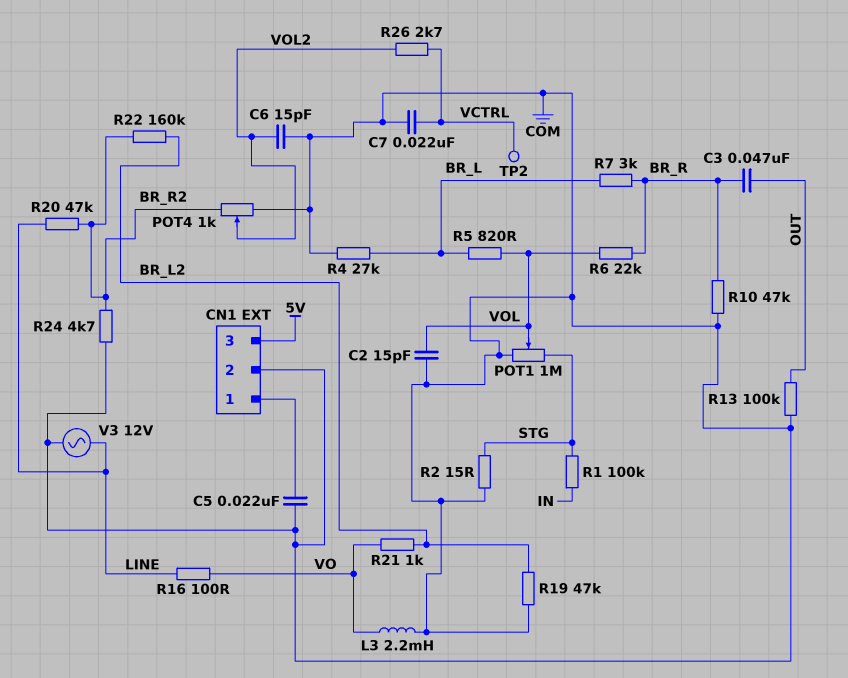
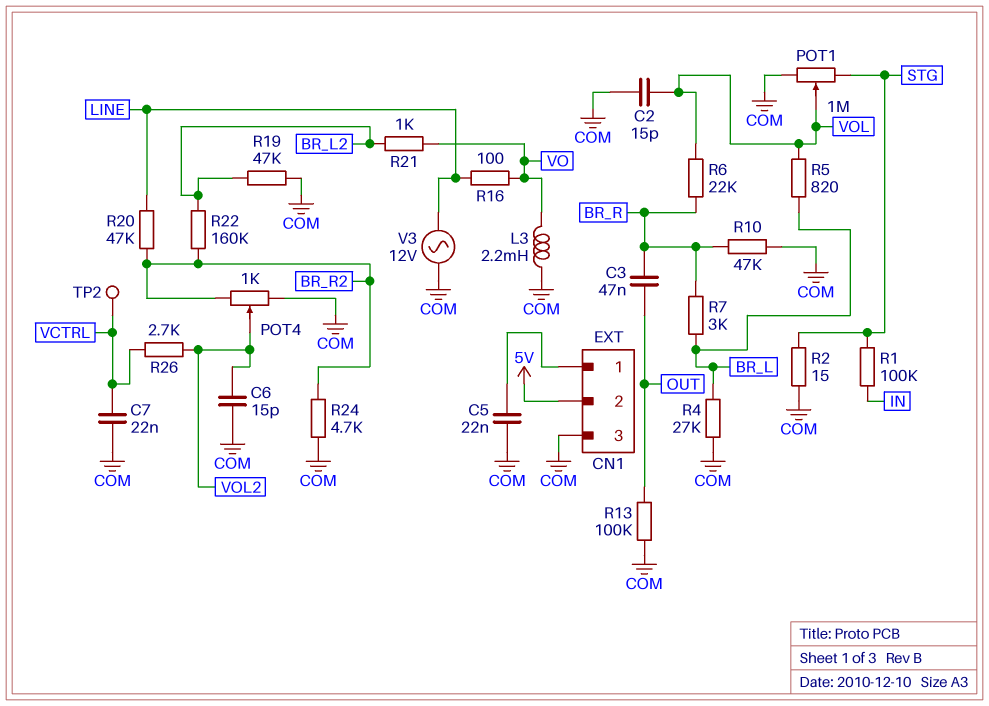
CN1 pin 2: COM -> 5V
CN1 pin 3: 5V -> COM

----

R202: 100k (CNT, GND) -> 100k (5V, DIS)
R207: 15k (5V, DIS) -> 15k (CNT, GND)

----

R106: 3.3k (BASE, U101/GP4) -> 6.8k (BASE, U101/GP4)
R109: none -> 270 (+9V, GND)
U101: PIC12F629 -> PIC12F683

----

Beginning with the line that has "R106: 3.3k (BASE, U101/GP4)" and ending with the line that has "U101: PIC12F629 -> PIC12F683", set down the lines above exactly and include no others.

- SOLUTION TO THIS PROBLEM
R106: 3.3k (BASE, U101/GP4) -> 6.8k (BASE, U101/GP4)
R109: none -> 270 (+9V, GND)
U101: PIC12F629 -> PIC12F683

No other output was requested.